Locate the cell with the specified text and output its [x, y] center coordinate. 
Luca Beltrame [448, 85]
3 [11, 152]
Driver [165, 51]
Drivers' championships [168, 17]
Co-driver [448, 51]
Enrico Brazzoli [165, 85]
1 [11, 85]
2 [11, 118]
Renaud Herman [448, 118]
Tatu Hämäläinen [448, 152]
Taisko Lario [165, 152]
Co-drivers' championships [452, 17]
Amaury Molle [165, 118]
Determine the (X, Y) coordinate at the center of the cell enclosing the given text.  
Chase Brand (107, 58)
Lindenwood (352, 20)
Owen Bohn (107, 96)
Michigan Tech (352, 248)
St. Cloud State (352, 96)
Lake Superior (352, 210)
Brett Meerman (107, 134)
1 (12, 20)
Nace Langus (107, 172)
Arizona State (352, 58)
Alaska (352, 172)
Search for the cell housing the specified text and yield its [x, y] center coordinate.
##########
### WHAT YOU HAVE TO DO
Rewrite the items from the first line through the line that contains "Co-drivers' championships [452, 17]", swapping "championships" for "titles" and leaving everything else unchanged.

### SOLUTION TO THIS EXERCISE
Locate the cell with the specified text and output its [x, y] center coordinate. 
Luca Beltrame [448, 85]
3 [11, 152]
Driver [165, 51]
Drivers' titles [168, 17]
Co-driver [448, 51]
Enrico Brazzoli [165, 85]
1 [11, 85]
2 [11, 118]
Renaud Herman [448, 118]
Tatu Hämäläinen [448, 152]
Taisko Lario [165, 152]
Co-drivers' titles [452, 17]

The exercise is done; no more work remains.